PROBLEM STATEMENT:
Your task is to transcribe exactly, and only, the lines running from the one with "(805, 202) = (476, 73): yellow cheese -> none" to the end of the listing below, inclusive, with every picture left out.

^^^^^^^^

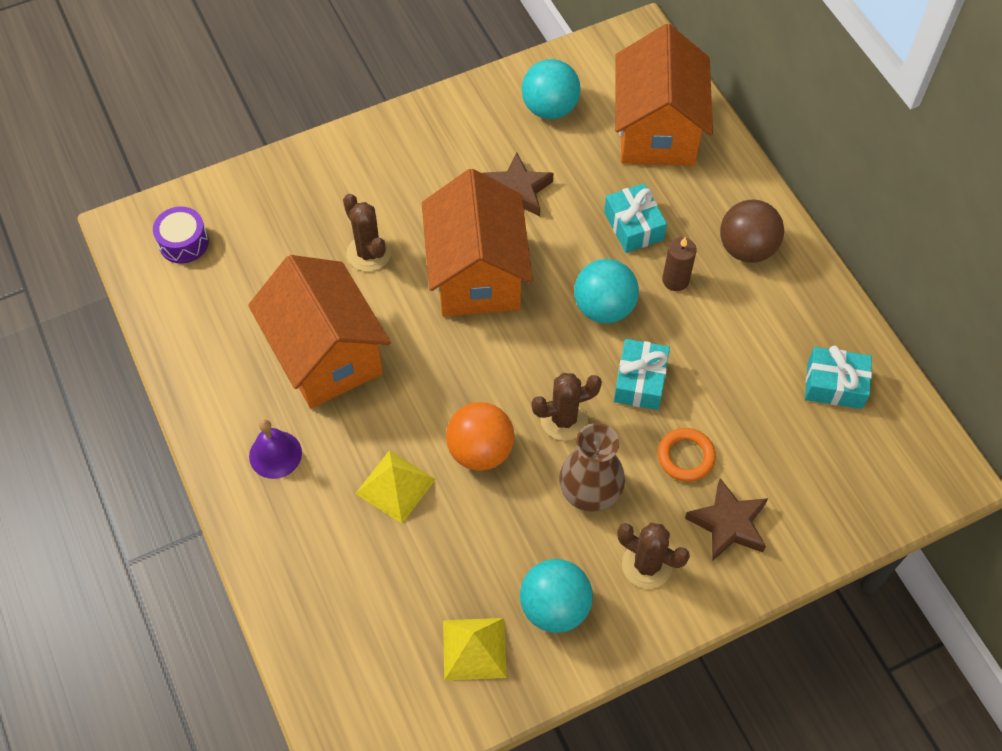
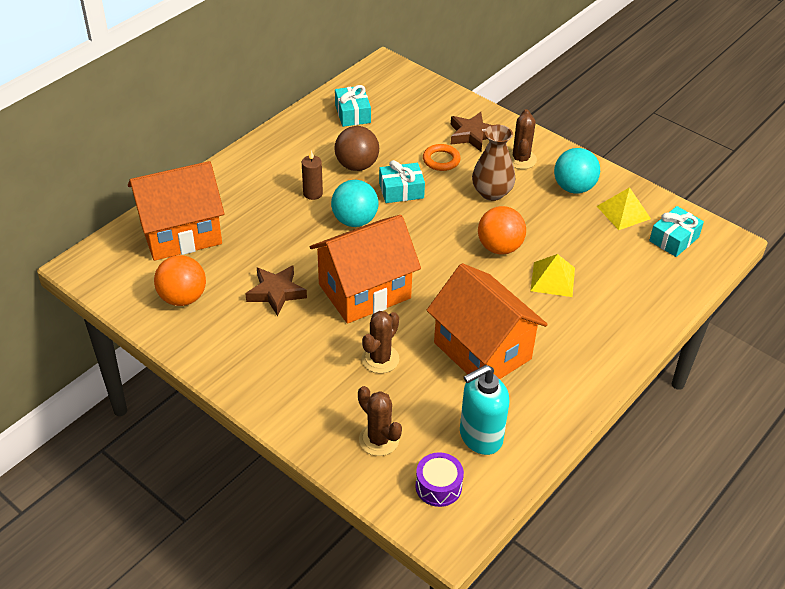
camera: 115 degrees left, 15 degrees down
(217, 302) = (480, 437): none -> turquoise soap dispenser
(275, 454) = (576, 348): purple bell -> none
(326, 355) = (482, 351): orange house -> orange house turned 75 degrees counterclockwise
(550, 108) = (183, 298): turquoise ball -> orange ball
(564, 419) = (451, 216): brown cactus -> brown cactus (379, 439)
(633, 226) = (277, 224): turquoise gift -> turquoise gift (674, 239)
(746, 248) = (268, 168): brown ball -> brown ball (357, 165)

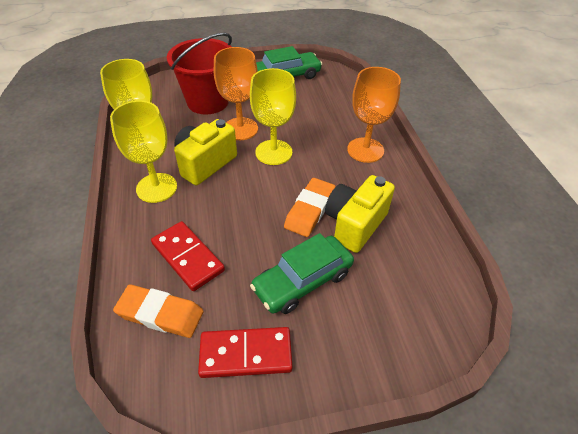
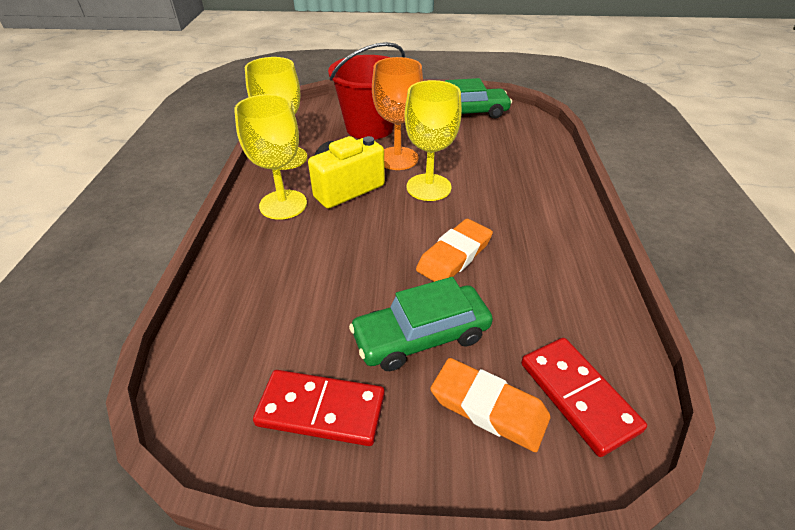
camera: 15 degrees right, 5 degrees down
(160, 314) = (237, 340): orange eraser -> orange eraser (488, 407)
(188, 257) = (291, 283): red domino -> red domino (578, 396)
(355, 224) = (508, 282): yellow camera -> none
(365, 150) = (543, 200): orange goblet -> none

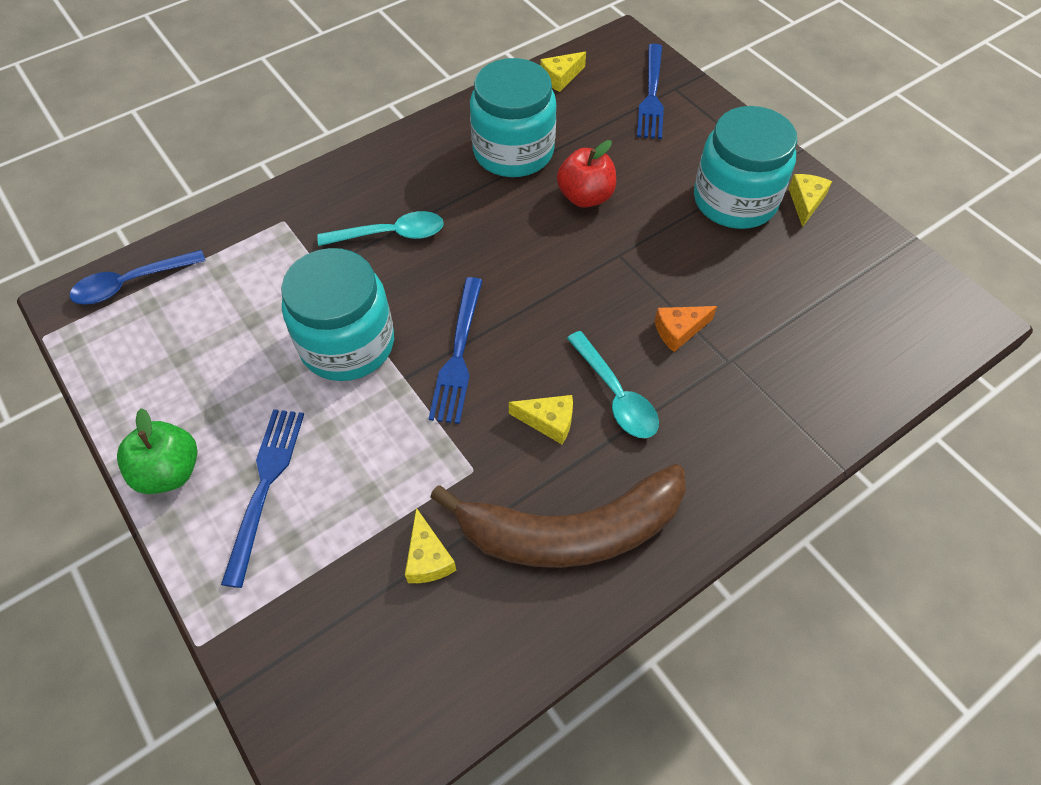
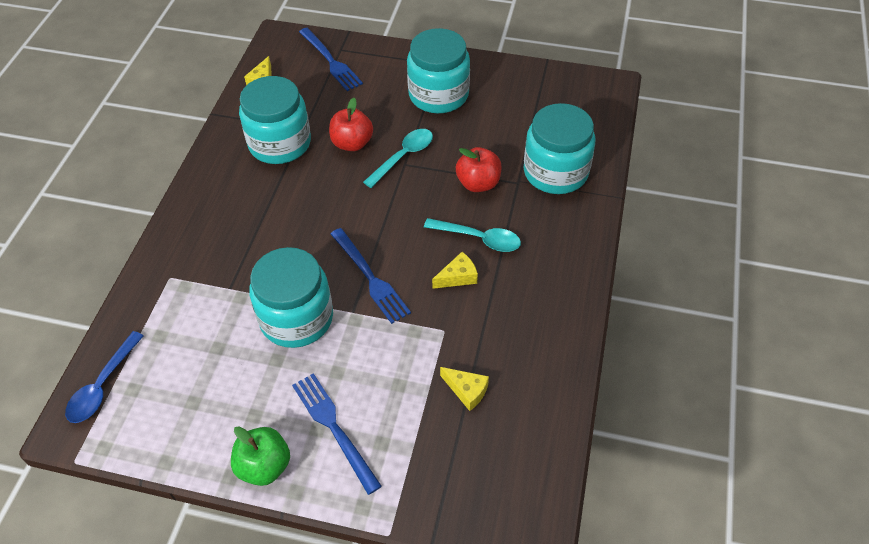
camera: 40 degrees left, 5 degrees down
(390, 234) = (253, 240): turquoise spoon -> turquoise spoon (403, 157)
(571, 531) = (525, 321): brown banana -> none
(679, 331) = (478, 183): orange cheese -> red apple
(787, 380) = (555, 172): none -> turquoise jar
(805, 202) = (476, 73): yellow cheese -> none

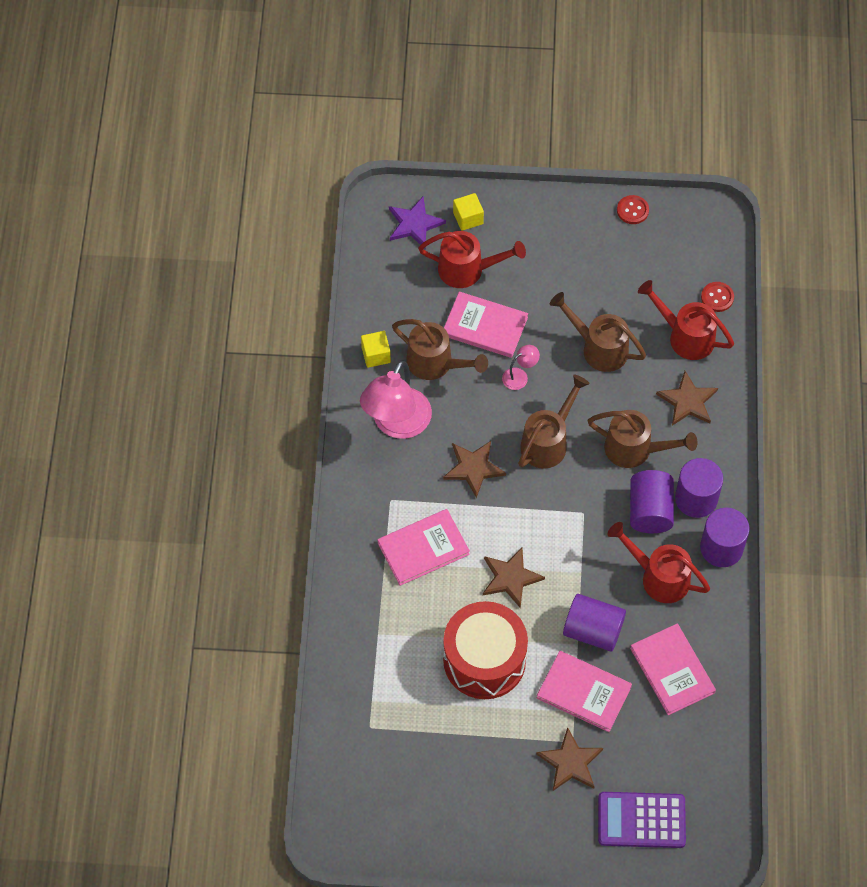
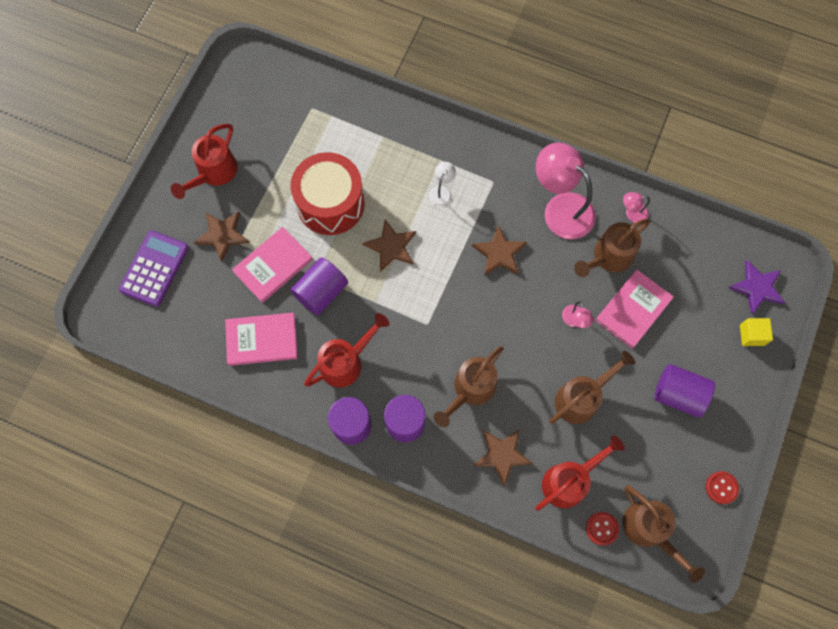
camera: 110 degrees right, 10 degrees up
(376, 355) = (632, 214): yellow cube -> pink lamp
(423, 548) = (442, 191): pink book -> white lamp
(468, 270) = (696, 316): red watering can -> red watering can (214, 173)
(548, 441) = (503, 321): brown watering can -> brown watering can (649, 531)
(650, 511) = (408, 379): purple cylinder -> purple cylinder (678, 394)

^^^^^^^^

ANSWER FOR THE TASK:
(805, 202) = (476, 73): yellow cheese -> none

camera: 110 degrees right, 10 degrees up
(376, 355) = (632, 214): yellow cube -> pink lamp
(423, 548) = (442, 191): pink book -> white lamp
(468, 270) = (696, 316): red watering can -> red watering can (214, 173)
(548, 441) = (503, 321): brown watering can -> brown watering can (649, 531)
(650, 511) = (408, 379): purple cylinder -> purple cylinder (678, 394)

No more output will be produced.